> _Brief_: The expected output is exactly the lines below, starting at the line with "ENC pin SW: 9 -> TX" and ending at the line with "RFID pin MOSI: MO -> 10", both included; no other line belongs in it.

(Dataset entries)
= = = = = = =

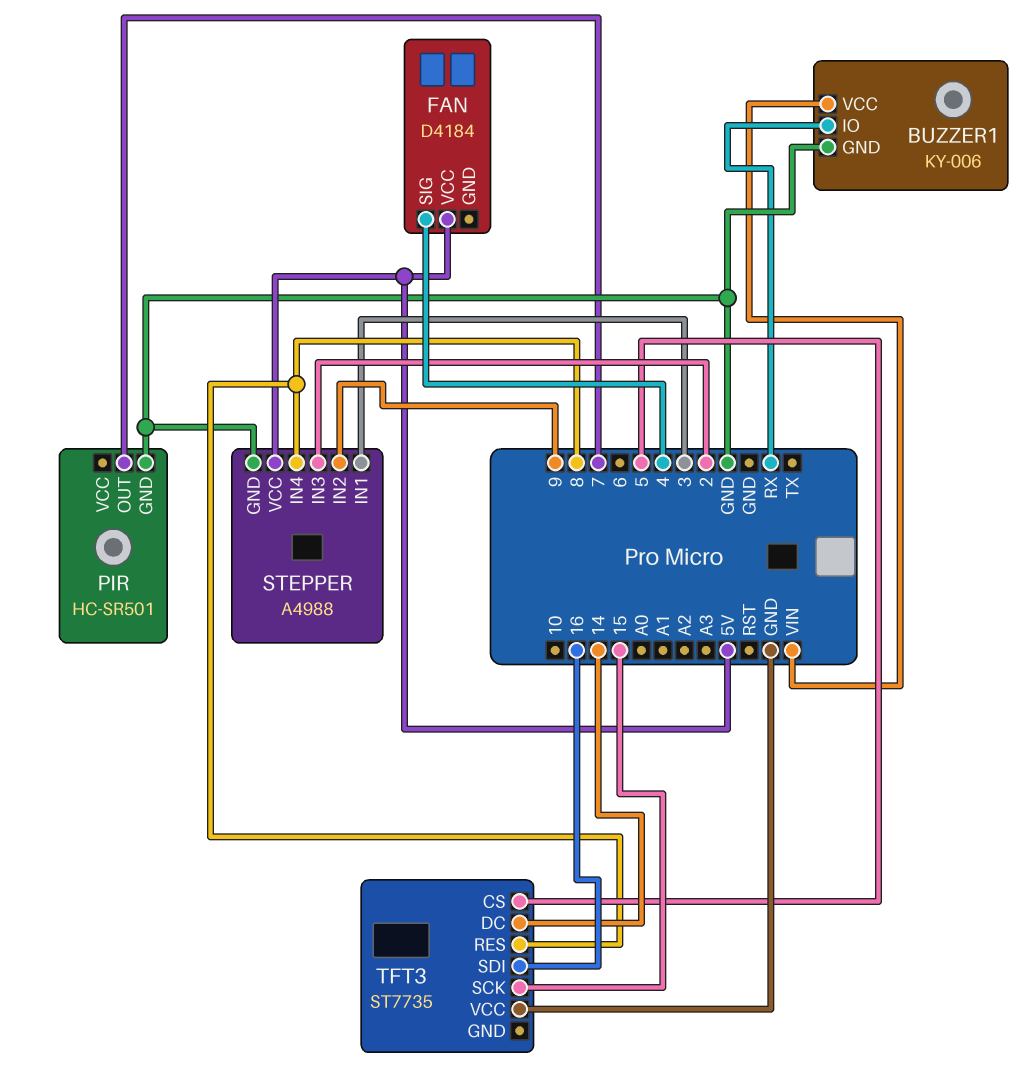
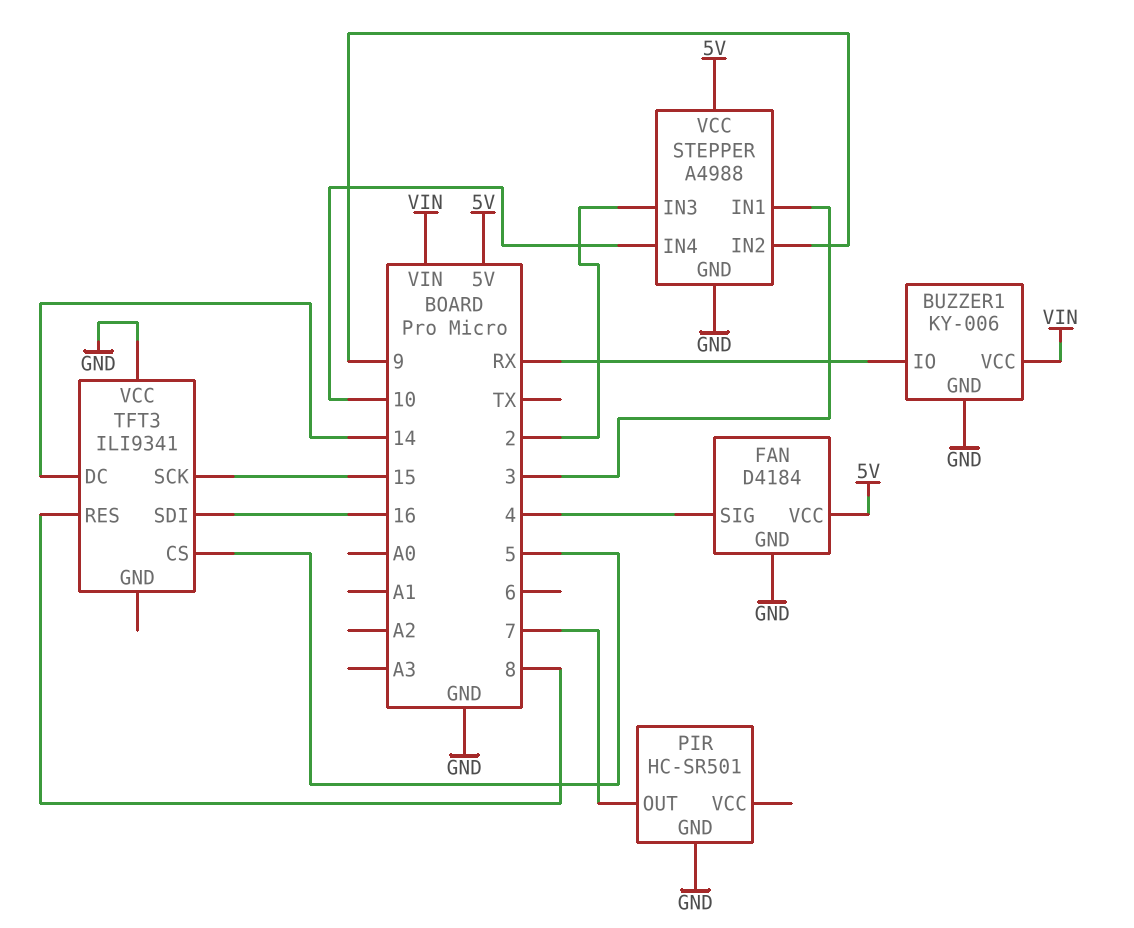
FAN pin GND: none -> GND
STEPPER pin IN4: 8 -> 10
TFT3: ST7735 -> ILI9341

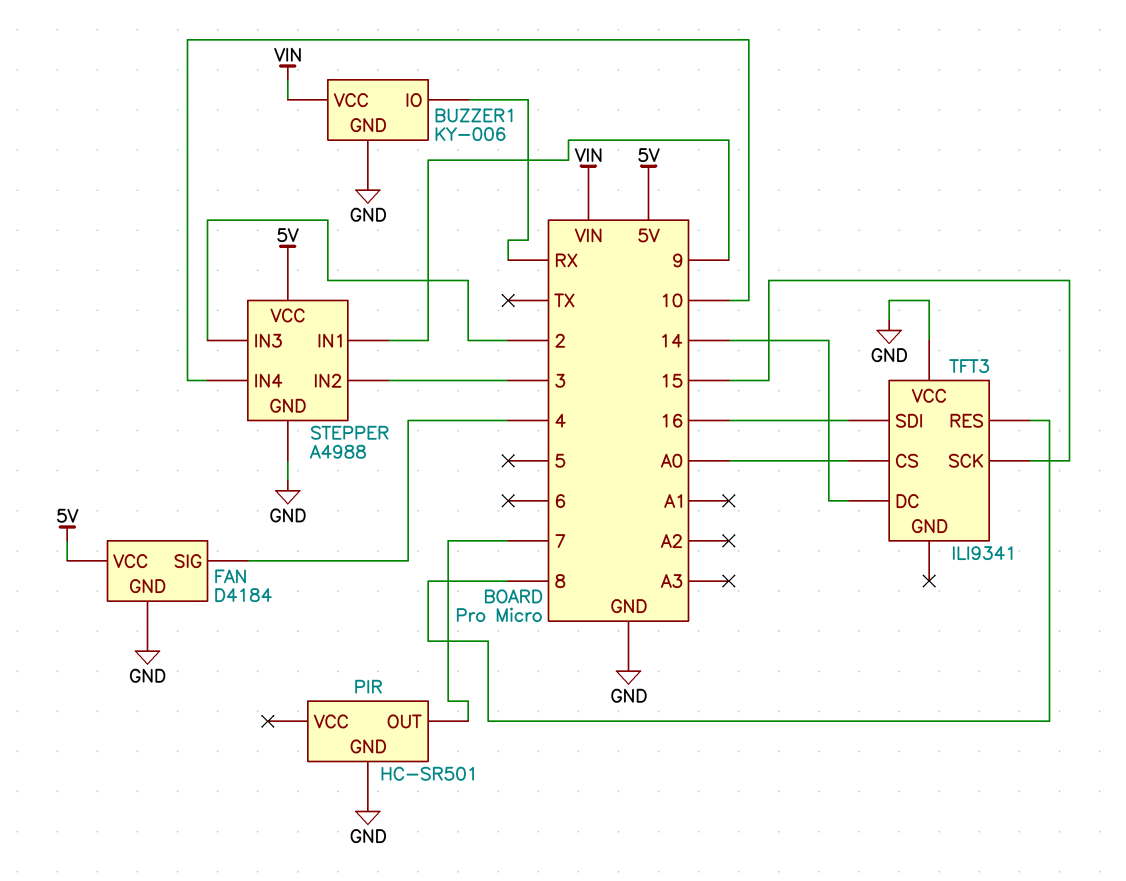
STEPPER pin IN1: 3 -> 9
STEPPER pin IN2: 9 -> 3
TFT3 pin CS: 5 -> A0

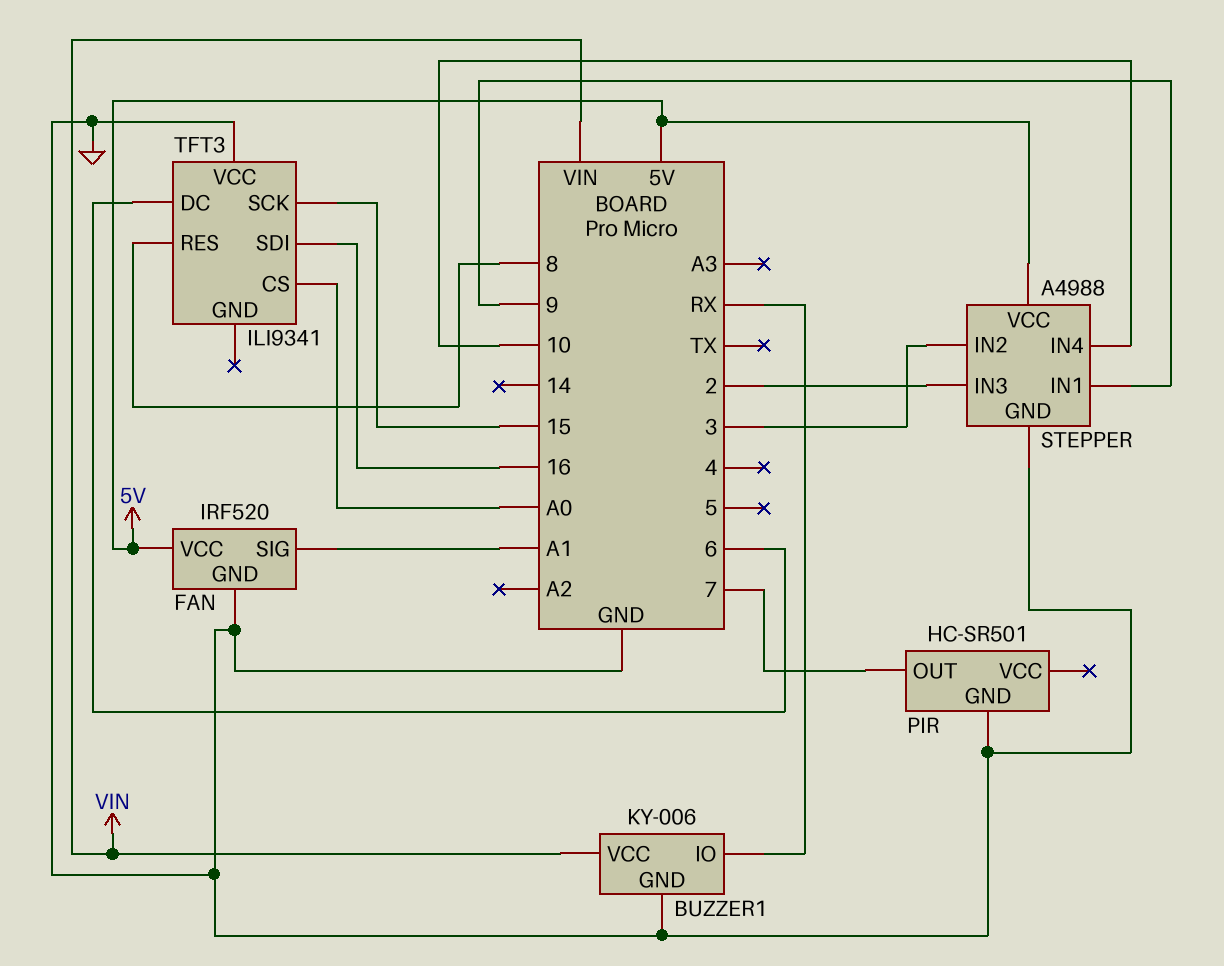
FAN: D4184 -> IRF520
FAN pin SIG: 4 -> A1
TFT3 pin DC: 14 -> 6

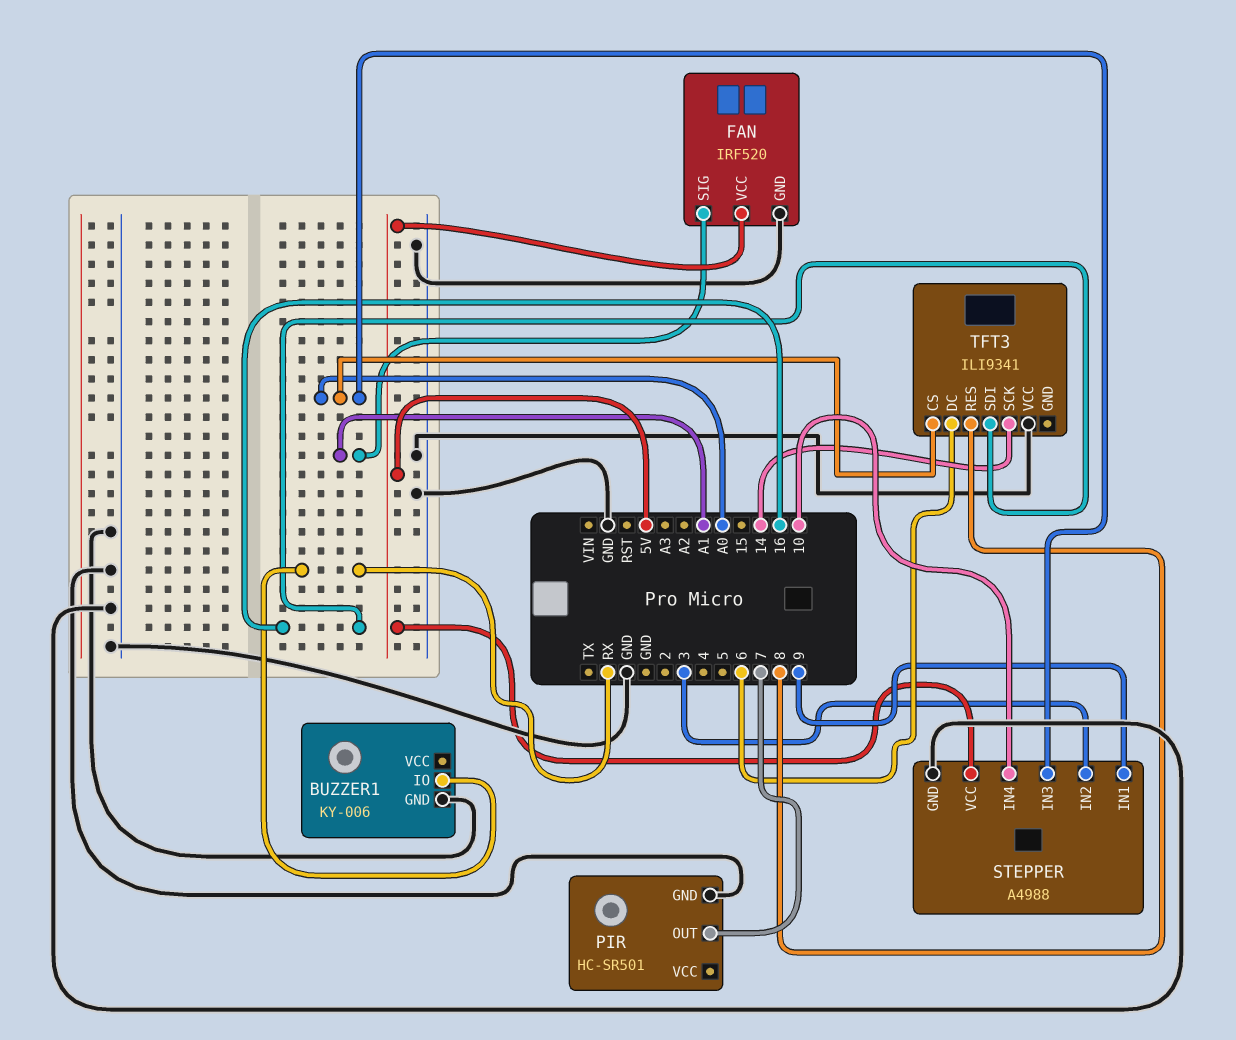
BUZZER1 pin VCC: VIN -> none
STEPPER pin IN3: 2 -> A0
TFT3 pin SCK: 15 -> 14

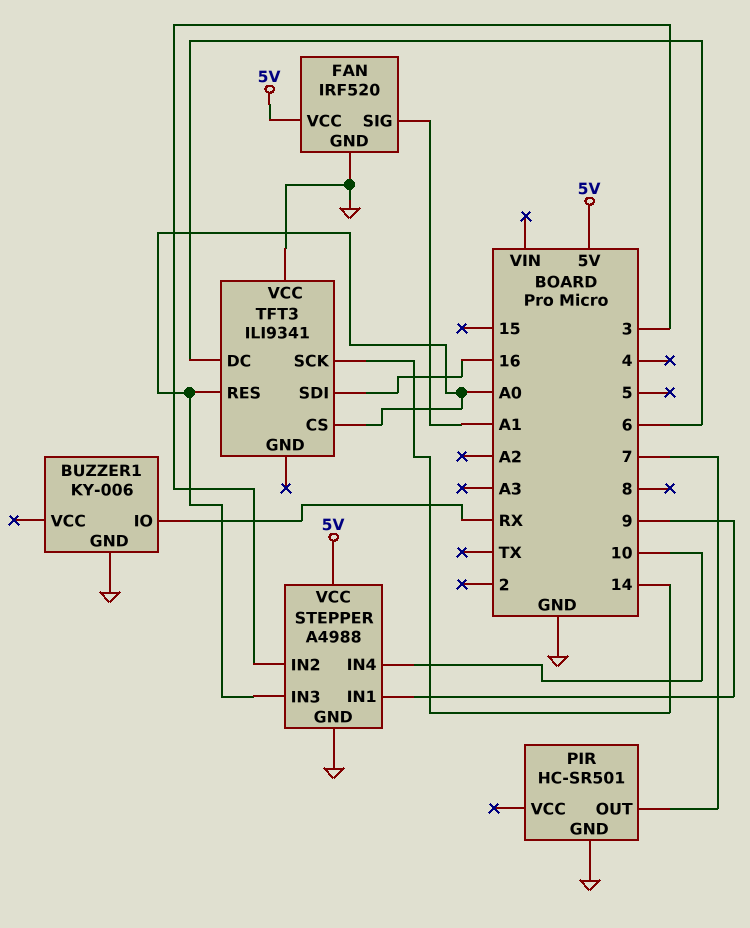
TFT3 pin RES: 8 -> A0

= = = = = = =

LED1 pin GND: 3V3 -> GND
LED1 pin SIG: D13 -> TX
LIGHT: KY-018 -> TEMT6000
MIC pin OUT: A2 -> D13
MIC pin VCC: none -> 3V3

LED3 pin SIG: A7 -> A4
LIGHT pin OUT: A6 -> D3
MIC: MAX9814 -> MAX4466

= = = = = = =

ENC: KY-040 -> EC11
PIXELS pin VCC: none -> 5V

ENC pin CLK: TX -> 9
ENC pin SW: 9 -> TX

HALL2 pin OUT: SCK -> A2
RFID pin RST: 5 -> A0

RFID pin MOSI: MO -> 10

= = = = = = =

> _Expected answer_:
ENC pin SW: 9 -> TX

HALL2 pin OUT: SCK -> A2
RFID pin RST: 5 -> A0

RFID pin MOSI: MO -> 10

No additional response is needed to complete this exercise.